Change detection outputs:
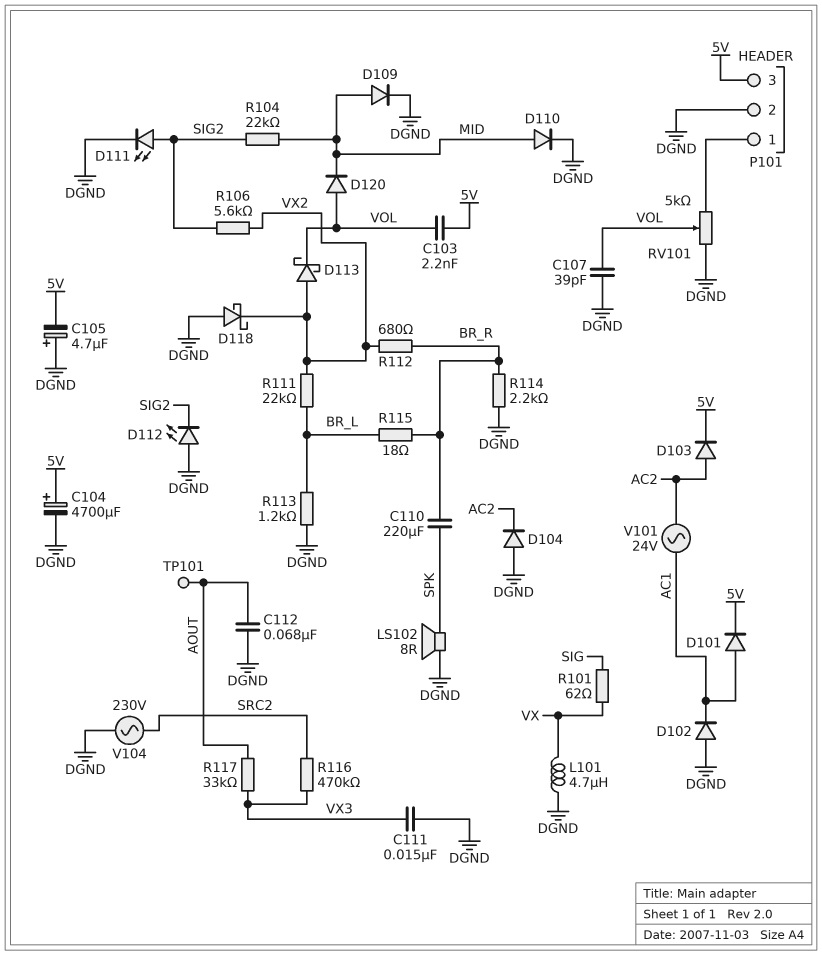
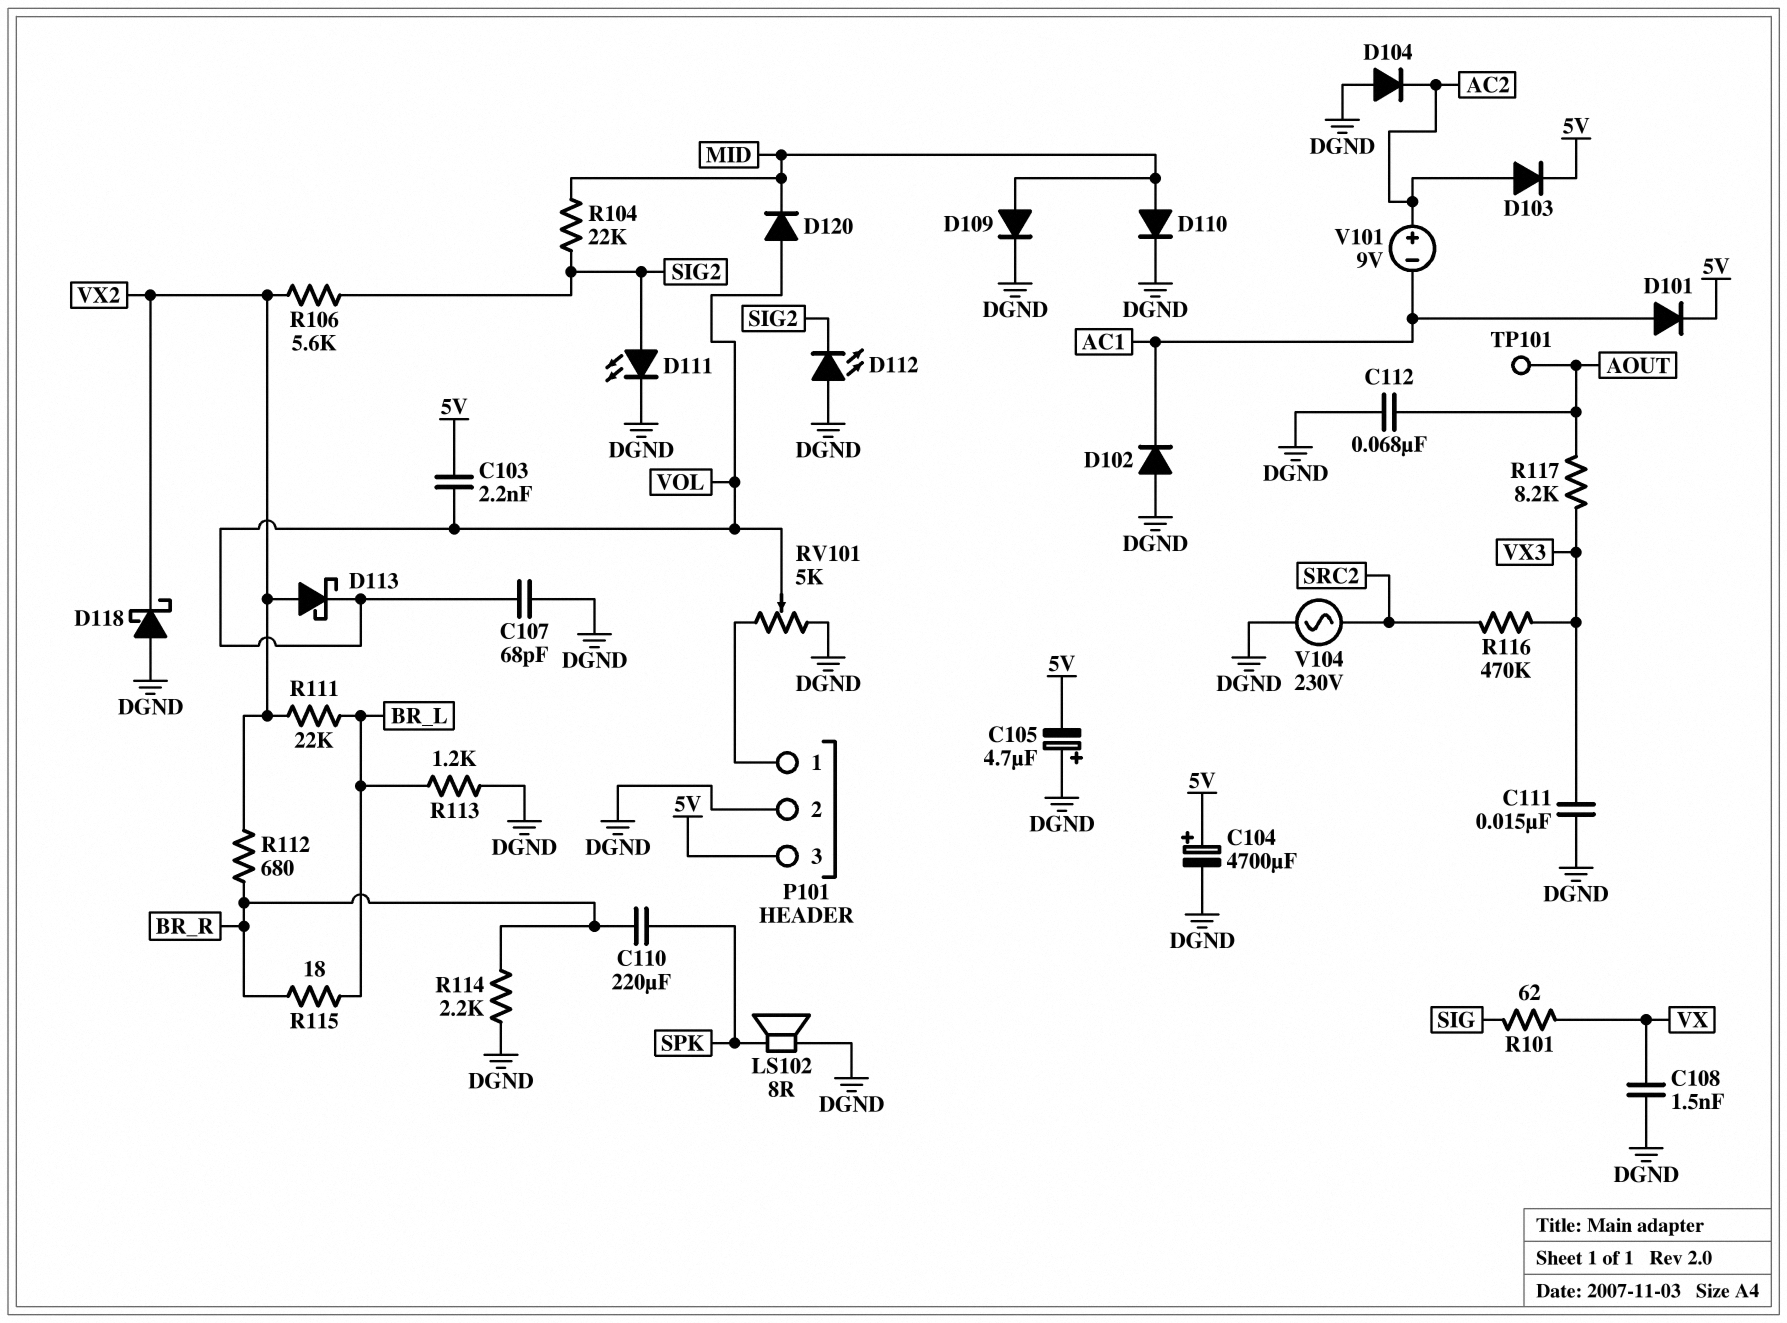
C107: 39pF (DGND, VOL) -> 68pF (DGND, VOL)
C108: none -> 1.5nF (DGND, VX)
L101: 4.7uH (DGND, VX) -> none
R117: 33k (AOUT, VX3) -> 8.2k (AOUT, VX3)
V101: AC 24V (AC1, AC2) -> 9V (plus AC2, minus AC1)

### Try it
Set down every record above exactly as it stands, but skip the pictures.

### Answer section
C107: 39pF (DGND, VOL) -> 68pF (DGND, VOL)
C108: none -> 1.5nF (DGND, VX)
L101: 4.7uH (DGND, VX) -> none
R117: 33k (AOUT, VX3) -> 8.2k (AOUT, VX3)
V101: AC 24V (AC1, AC2) -> 9V (plus AC2, minus AC1)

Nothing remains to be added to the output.